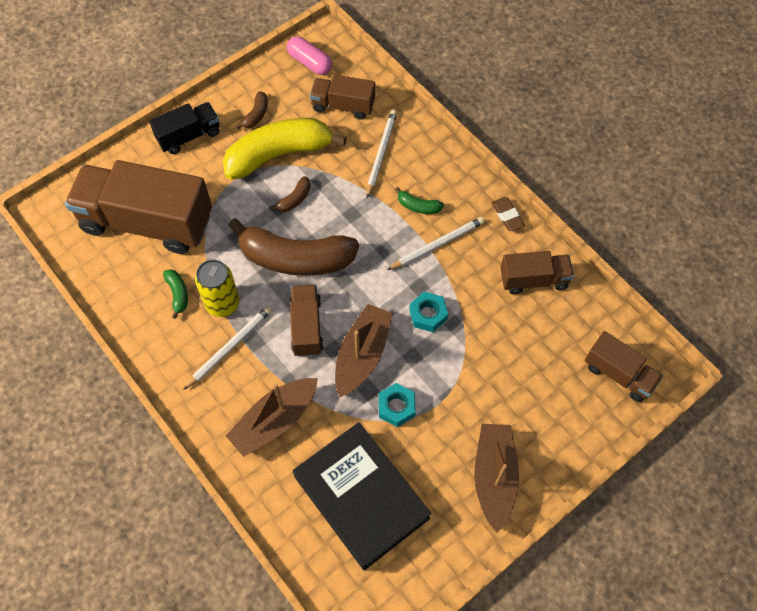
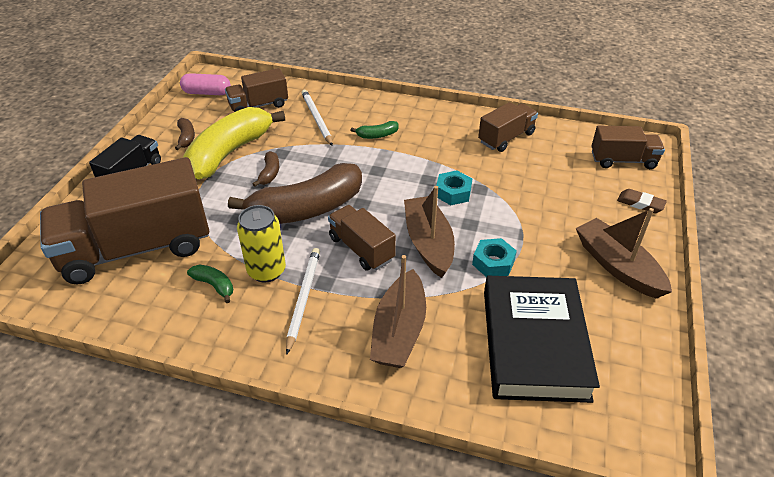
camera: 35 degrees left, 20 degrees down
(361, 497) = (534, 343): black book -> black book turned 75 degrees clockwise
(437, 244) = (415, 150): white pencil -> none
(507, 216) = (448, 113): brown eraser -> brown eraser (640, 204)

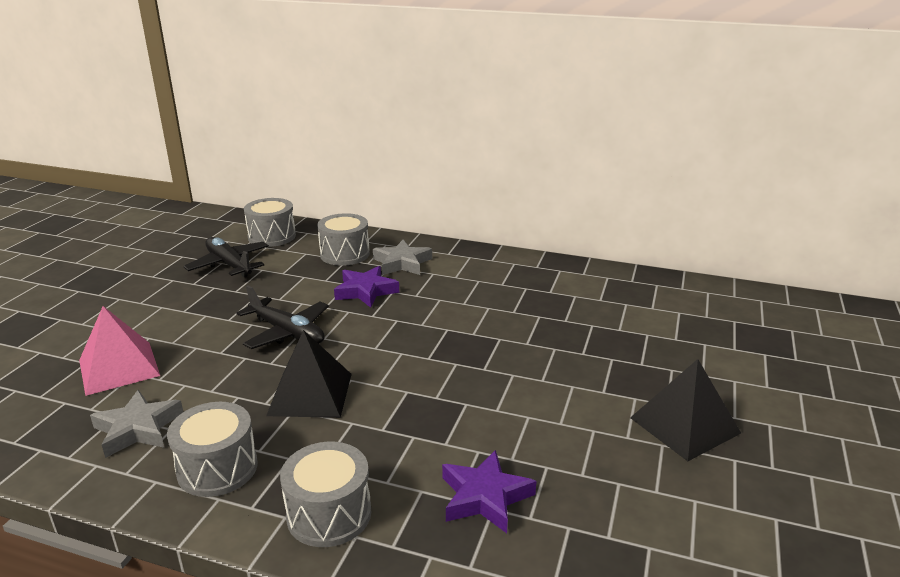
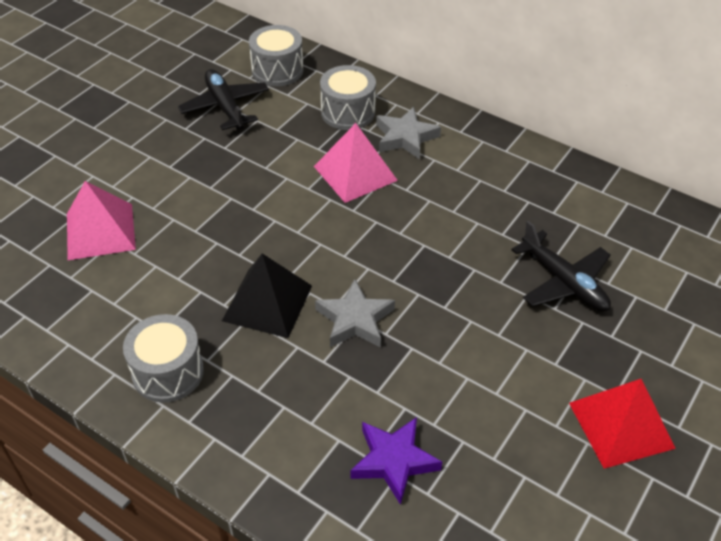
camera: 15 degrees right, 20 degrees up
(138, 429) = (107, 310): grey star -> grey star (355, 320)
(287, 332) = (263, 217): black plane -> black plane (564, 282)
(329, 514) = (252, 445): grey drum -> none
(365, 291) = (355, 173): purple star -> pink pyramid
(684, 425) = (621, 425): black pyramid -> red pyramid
* * * * * * *
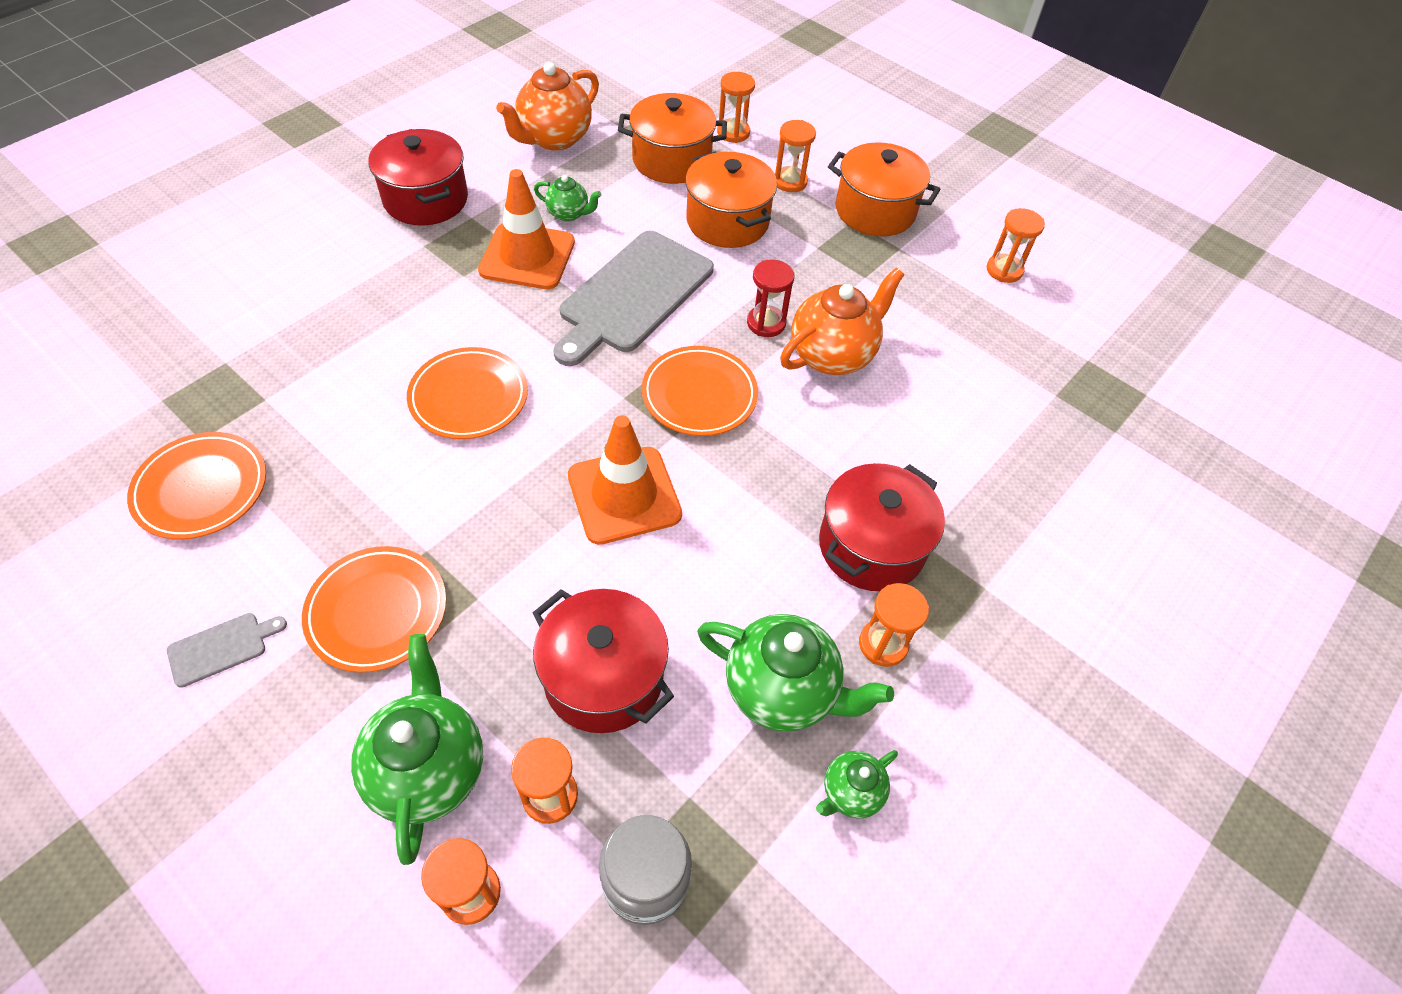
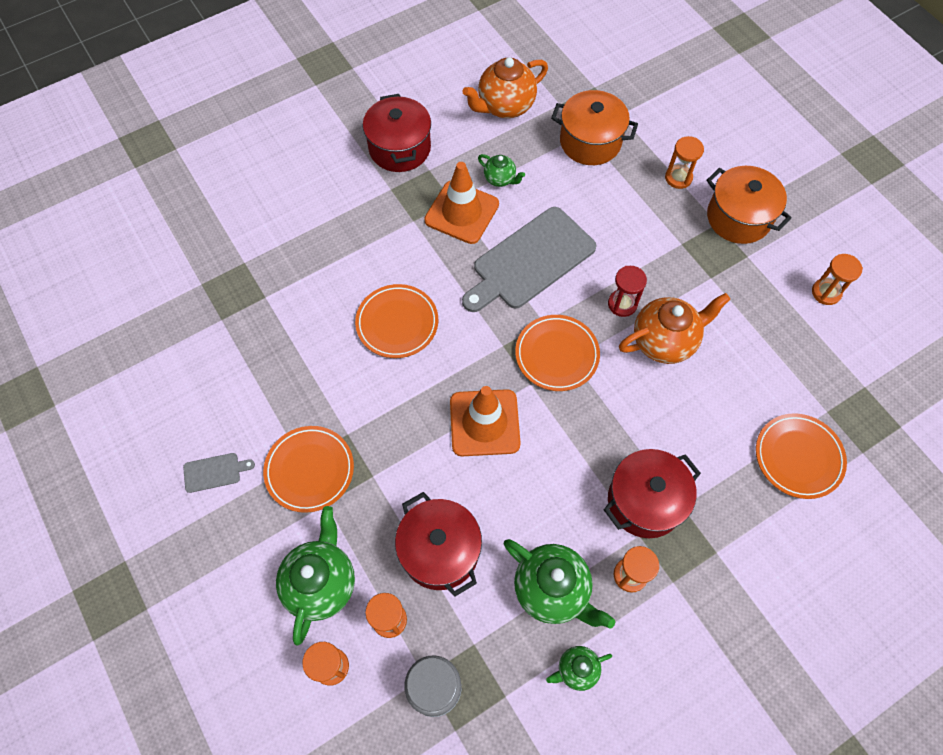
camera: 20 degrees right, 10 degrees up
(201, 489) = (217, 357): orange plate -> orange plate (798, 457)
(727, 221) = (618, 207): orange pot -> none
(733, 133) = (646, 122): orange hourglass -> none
* * * * * * *
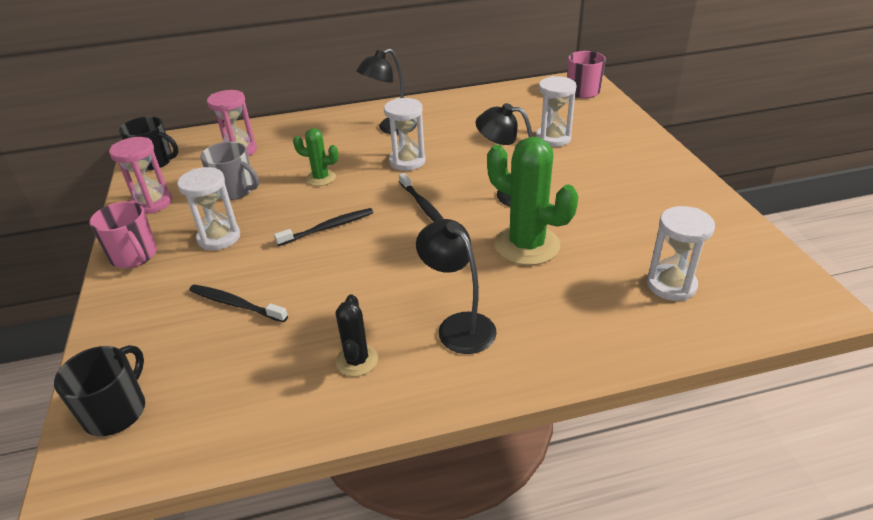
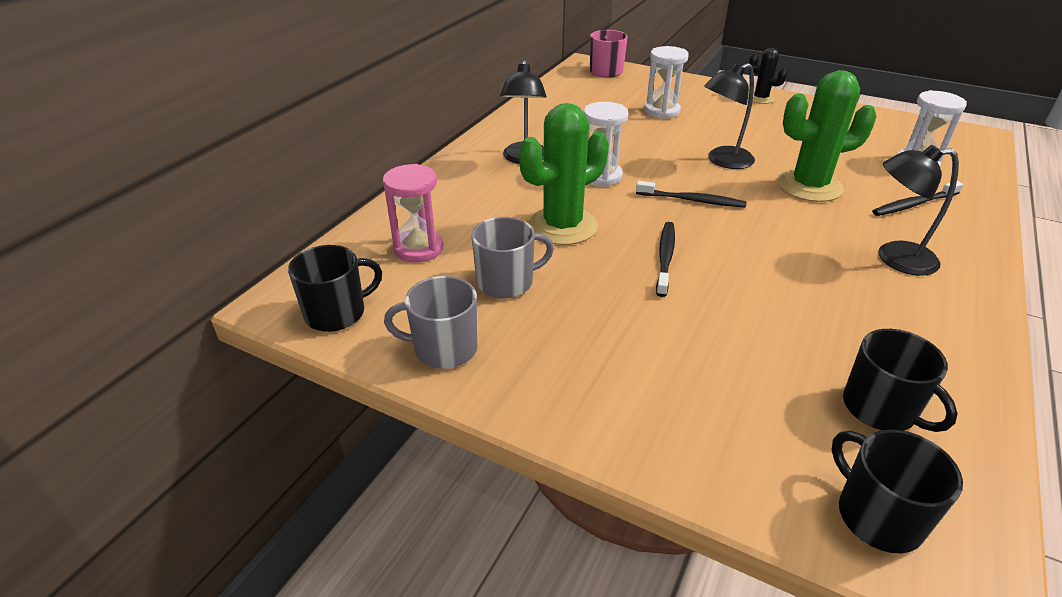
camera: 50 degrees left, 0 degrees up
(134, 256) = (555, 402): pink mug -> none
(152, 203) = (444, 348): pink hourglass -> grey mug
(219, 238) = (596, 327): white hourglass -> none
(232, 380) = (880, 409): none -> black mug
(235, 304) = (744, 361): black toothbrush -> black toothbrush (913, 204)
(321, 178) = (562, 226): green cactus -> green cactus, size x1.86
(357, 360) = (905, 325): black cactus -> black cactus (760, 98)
* * * * * * *
> **Problem to work on**
Copy everything above from the line holding "camera: 35 degrees left, 20 degrees down" down to the line holding "(684, 425) = (621, 425): black", both ends included, exactly as it stands and without the pictures.

> **Response box**
camera: 35 degrees left, 20 degrees down
(361, 497) = (534, 343): black book -> black book turned 75 degrees clockwise
(437, 244) = (415, 150): white pencil -> none
(507, 216) = (448, 113): brown eraser -> brown eraser (640, 204)

camera: 15 degrees right, 20 degrees up
(138, 429) = (107, 310): grey star -> grey star (355, 320)
(287, 332) = (263, 217): black plane -> black plane (564, 282)
(329, 514) = (252, 445): grey drum -> none
(365, 291) = (355, 173): purple star -> pink pyramid
(684, 425) = (621, 425): black pyramid -> red pyramid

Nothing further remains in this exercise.